» **ENTRIES SUPPLIED**:
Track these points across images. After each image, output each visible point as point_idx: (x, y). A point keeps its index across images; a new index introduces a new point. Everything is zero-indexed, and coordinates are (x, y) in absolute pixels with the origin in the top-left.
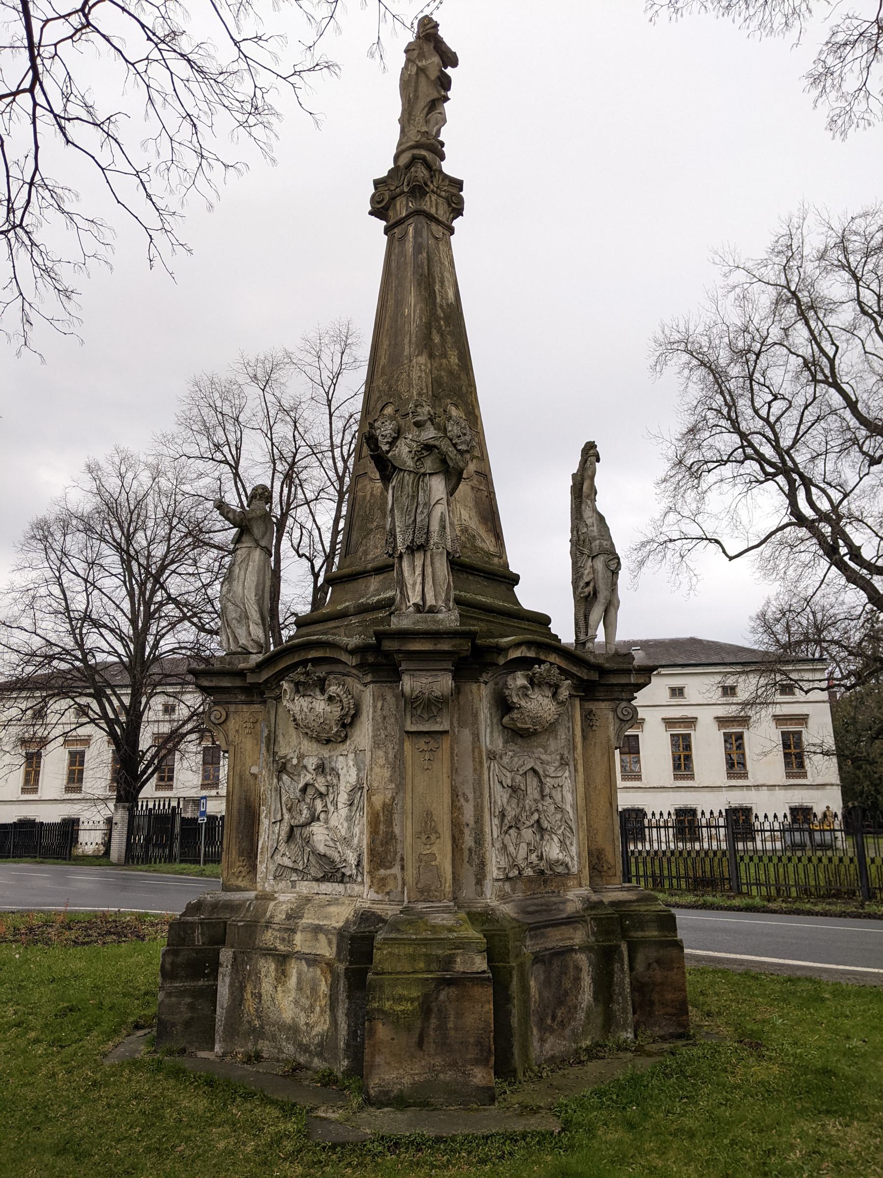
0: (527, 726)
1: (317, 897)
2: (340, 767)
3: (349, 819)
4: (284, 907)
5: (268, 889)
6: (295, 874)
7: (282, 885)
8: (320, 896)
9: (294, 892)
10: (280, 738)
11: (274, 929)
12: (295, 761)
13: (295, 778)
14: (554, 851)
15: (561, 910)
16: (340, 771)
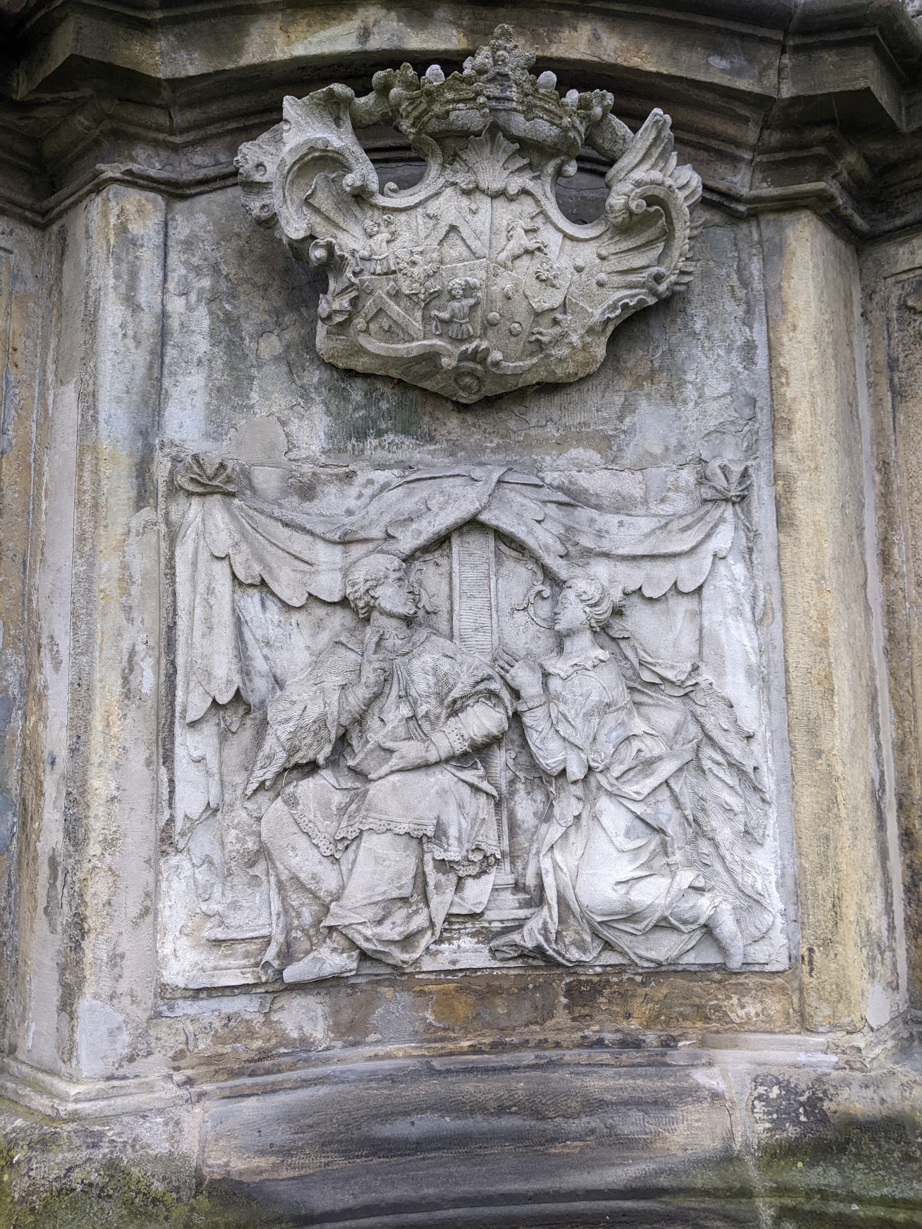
0: (415, 347)
14: (600, 865)
15: (627, 1143)
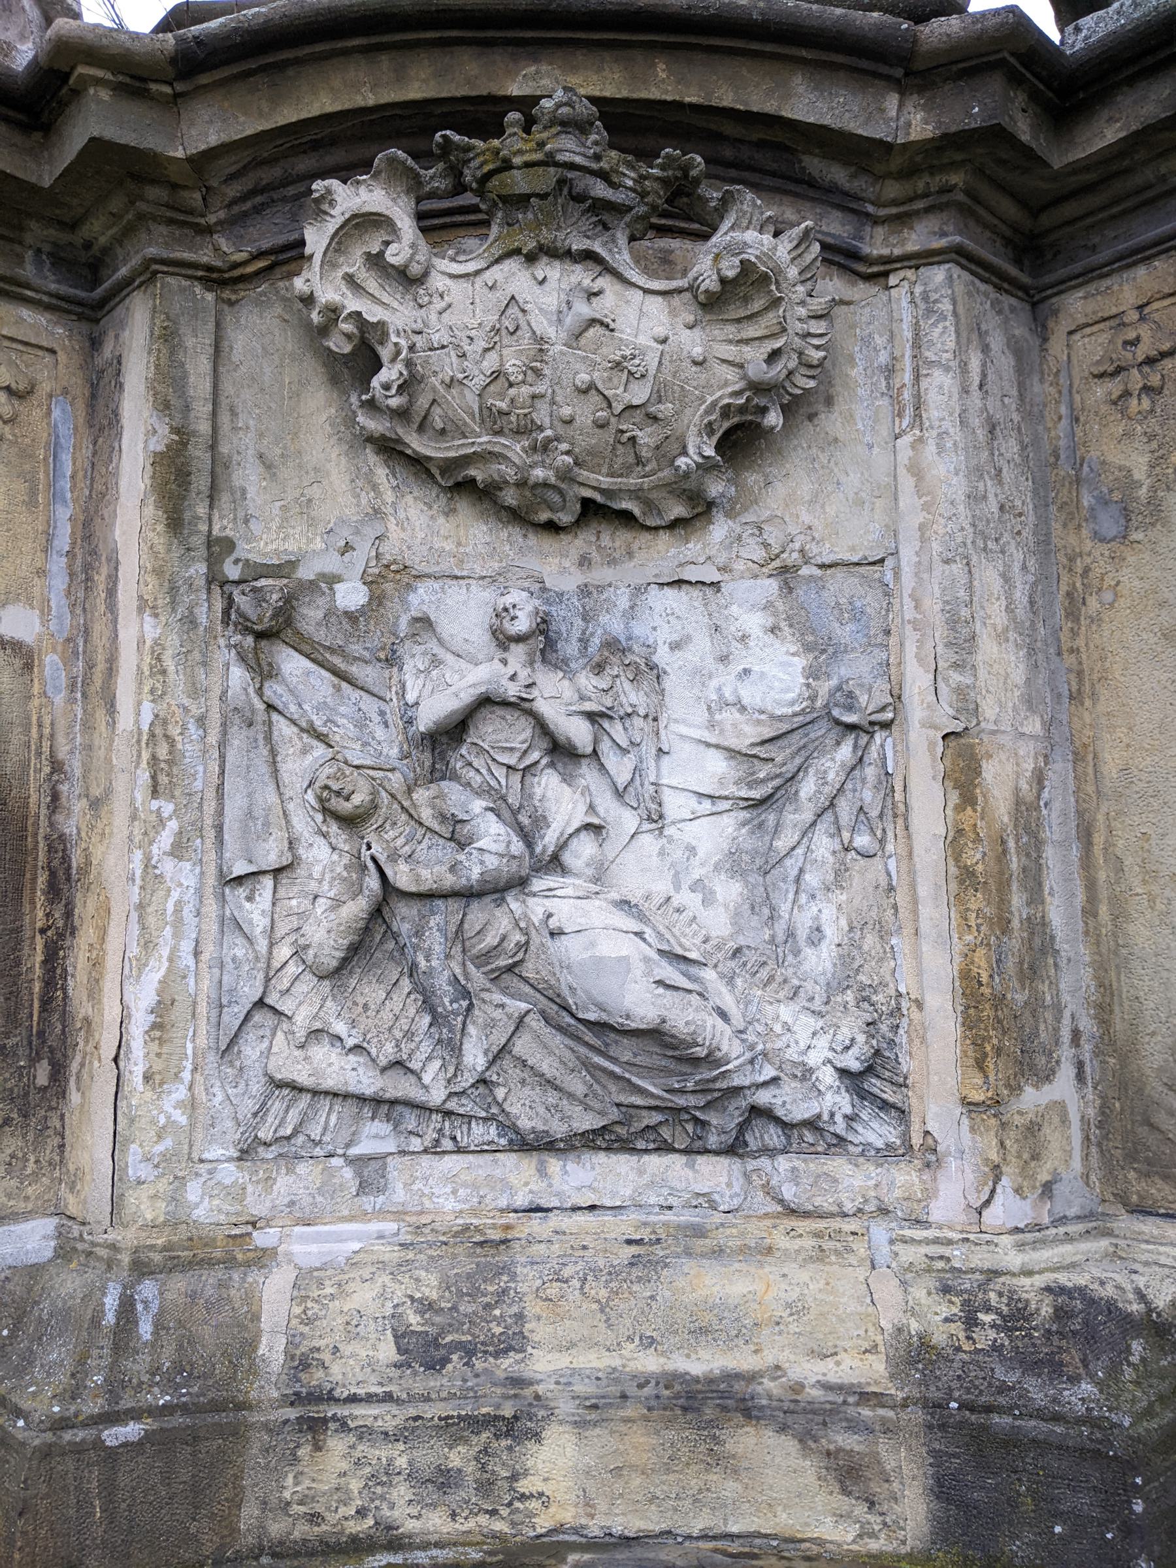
1: (535, 1225)
2: (664, 635)
3: (759, 868)
4: (363, 1297)
5: (205, 1207)
6: (380, 1127)
7: (297, 1183)
8: (555, 1221)
9: (381, 1214)
10: (248, 476)
11: (365, 1433)
12: (351, 595)
13: (367, 673)
16: (662, 656)
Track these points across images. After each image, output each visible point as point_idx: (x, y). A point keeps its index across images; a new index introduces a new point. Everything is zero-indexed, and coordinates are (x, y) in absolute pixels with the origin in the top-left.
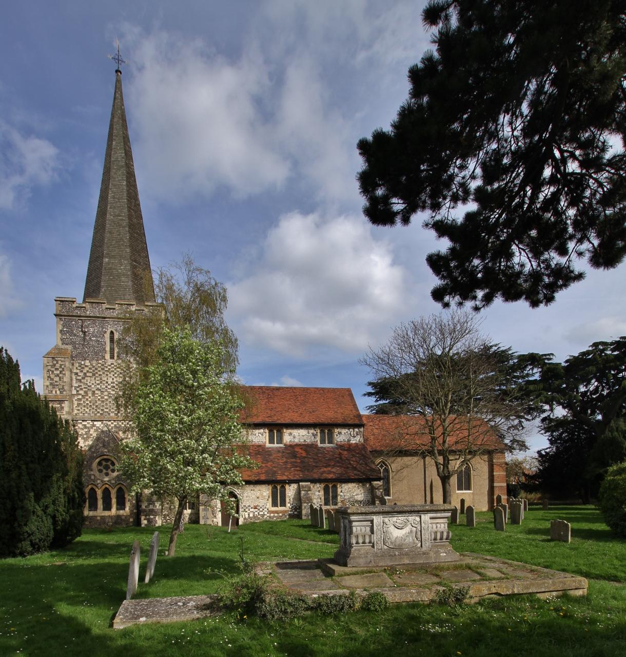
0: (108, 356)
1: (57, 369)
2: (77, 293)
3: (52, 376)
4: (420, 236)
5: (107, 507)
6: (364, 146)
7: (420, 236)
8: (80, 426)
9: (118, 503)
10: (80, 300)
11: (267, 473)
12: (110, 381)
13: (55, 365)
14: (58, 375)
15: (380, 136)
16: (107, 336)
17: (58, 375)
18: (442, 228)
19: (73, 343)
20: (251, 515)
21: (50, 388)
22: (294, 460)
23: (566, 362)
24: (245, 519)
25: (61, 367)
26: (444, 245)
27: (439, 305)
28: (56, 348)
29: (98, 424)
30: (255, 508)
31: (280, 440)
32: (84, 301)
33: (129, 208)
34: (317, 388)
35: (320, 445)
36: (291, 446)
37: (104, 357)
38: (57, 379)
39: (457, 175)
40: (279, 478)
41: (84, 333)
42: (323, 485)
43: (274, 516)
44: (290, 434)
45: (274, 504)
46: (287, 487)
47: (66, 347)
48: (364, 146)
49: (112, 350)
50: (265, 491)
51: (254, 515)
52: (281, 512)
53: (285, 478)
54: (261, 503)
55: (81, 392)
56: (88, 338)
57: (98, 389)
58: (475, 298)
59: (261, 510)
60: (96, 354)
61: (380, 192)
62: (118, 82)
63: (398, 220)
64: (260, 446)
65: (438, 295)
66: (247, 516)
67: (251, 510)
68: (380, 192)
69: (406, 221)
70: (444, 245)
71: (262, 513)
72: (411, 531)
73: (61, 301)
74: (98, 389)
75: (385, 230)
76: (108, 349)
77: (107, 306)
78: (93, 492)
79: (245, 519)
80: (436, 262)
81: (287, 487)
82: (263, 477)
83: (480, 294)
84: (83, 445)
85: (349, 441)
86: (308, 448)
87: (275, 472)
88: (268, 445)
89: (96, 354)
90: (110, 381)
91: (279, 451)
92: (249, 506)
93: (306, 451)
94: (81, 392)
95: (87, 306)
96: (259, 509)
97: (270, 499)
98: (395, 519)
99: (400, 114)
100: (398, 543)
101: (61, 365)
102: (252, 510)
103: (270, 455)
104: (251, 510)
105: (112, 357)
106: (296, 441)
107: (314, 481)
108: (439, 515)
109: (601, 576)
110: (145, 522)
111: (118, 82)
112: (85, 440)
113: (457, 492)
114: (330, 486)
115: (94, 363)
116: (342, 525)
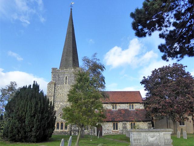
0: (65, 84)
2: (58, 66)
3: (49, 90)
4: (155, 39)
5: (62, 128)
6: (132, 15)
7: (155, 39)
8: (56, 104)
10: (58, 68)
11: (112, 119)
12: (65, 91)
15: (137, 10)
16: (65, 78)
18: (161, 36)
19: (56, 80)
20: (106, 132)
21: (49, 93)
22: (121, 114)
26: (163, 41)
27: (165, 62)
28: (51, 82)
29: (61, 103)
31: (116, 108)
32: (59, 69)
33: (73, 43)
35: (129, 110)
36: (120, 110)
37: (64, 84)
38: (51, 90)
39: (166, 18)
40: (116, 120)
41: (59, 77)
42: (130, 123)
43: (114, 133)
44: (120, 106)
45: (114, 129)
46: (118, 123)
47: (53, 81)
49: (66, 82)
50: (111, 124)
52: (116, 132)
53: (117, 120)
54: (110, 128)
55: (57, 94)
56: (60, 79)
57: (62, 93)
58: (177, 57)
60: (62, 83)
61: (140, 27)
62: (71, 11)
63: (147, 35)
64: (110, 110)
65: (164, 58)
68: (140, 27)
69: (150, 35)
70: (163, 41)
71: (110, 132)
72: (156, 139)
73: (53, 69)
74: (62, 93)
75: (143, 39)
76: (65, 82)
77: (66, 70)
78: (58, 124)
79: (104, 134)
80: (161, 48)
81: (118, 123)
82: (110, 120)
83: (179, 56)
84: (56, 110)
85: (139, 108)
86: (126, 110)
87: (114, 118)
88: (112, 110)
89: (62, 83)
90: (65, 91)
91: (116, 112)
93: (125, 111)
94: (57, 94)
95: (60, 70)
97: (113, 127)
98: (150, 134)
100: (151, 143)
102: (107, 131)
103: (113, 113)
105: (66, 84)
106: (122, 108)
107: (127, 121)
108: (167, 133)
110: (73, 134)
111: (71, 11)
112: (57, 108)
113: (180, 126)
114: (133, 123)
115: (61, 85)
116: (131, 136)
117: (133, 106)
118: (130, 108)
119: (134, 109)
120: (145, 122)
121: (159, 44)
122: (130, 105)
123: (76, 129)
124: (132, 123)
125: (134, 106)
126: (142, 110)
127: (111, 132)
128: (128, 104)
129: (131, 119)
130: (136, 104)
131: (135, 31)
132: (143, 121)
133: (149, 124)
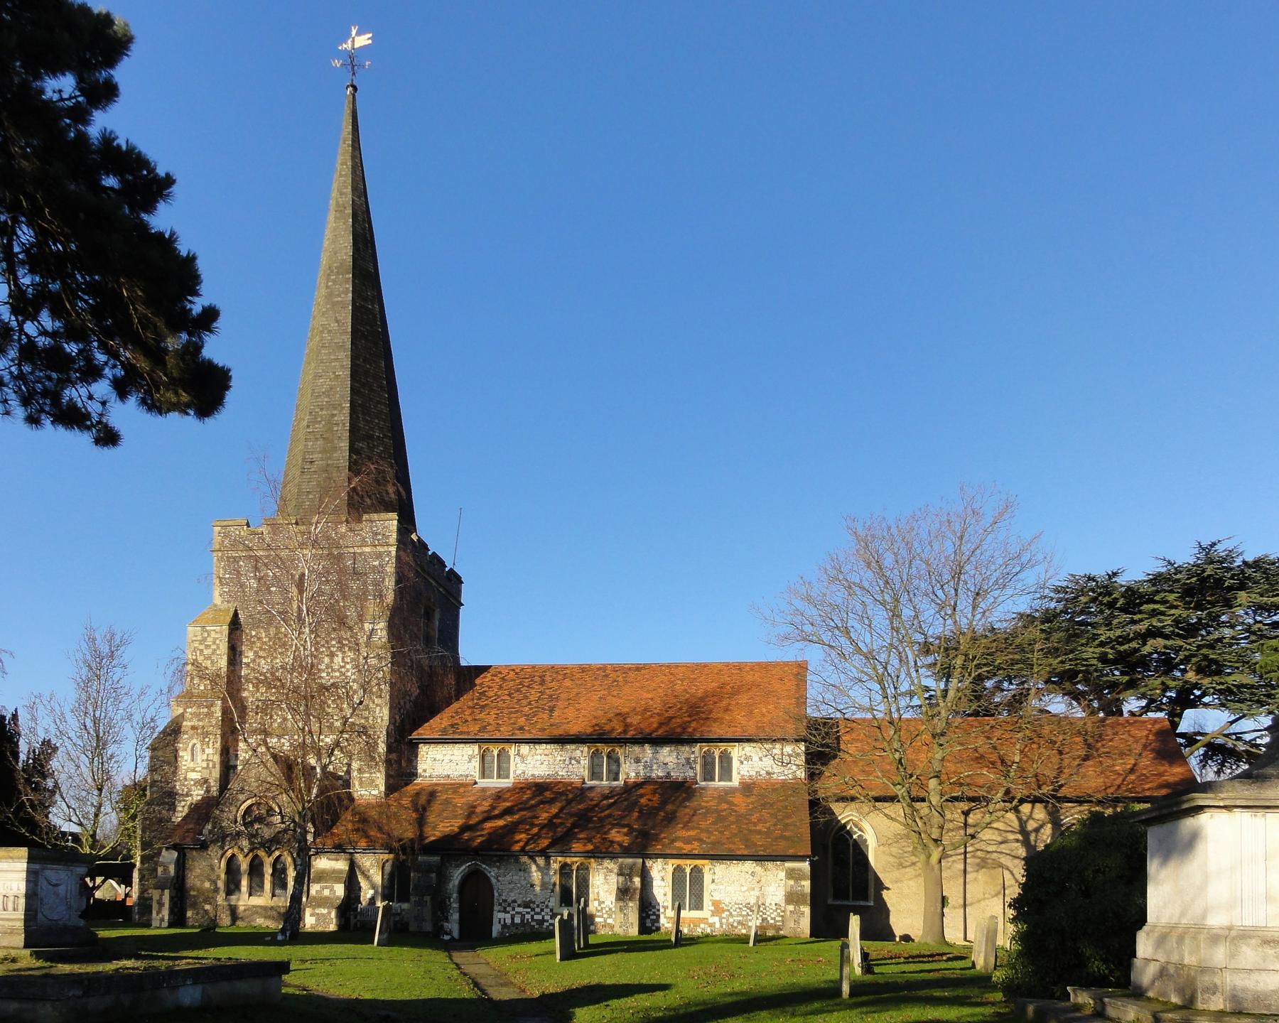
1: (208, 647)
9: (274, 885)
13: (204, 639)
14: (209, 658)
17: (209, 658)
20: (517, 920)
23: (187, 414)
24: (505, 926)
25: (214, 643)
30: (526, 905)
34: (727, 665)
48: (169, 181)
51: (522, 920)
59: (538, 910)
66: (509, 921)
67: (517, 909)
71: (539, 917)
88: (484, 783)
92: (515, 901)
96: (533, 910)
99: (131, 150)
101: (215, 639)
102: (521, 909)
104: (517, 909)
109: (235, 655)
117: (614, 760)
118: (483, 774)
119: (735, 782)
120: (770, 865)
121: (119, 403)
122: (595, 756)
123: (332, 890)
124: (678, 871)
125: (735, 763)
126: (786, 787)
127: (543, 921)
128: (697, 748)
129: (677, 844)
130: (748, 748)
131: (206, 338)
132: (759, 858)
133: (791, 874)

» **THE EXERCISE**: Copy the lines of the records above, exactly, starting at the line that contains "117: (133, 106)" and ending at the line that contains "133: (149, 124)", with both of those lines included.

» **WRITTEN REPLY**:
117: (133, 106)
118: (130, 108)
119: (134, 109)
120: (145, 122)
121: (159, 44)
122: (130, 105)
123: (76, 129)
124: (132, 123)
125: (134, 106)
126: (142, 110)
127: (111, 132)
128: (128, 104)
129: (131, 119)
130: (136, 104)
131: (135, 31)
132: (143, 121)
133: (149, 124)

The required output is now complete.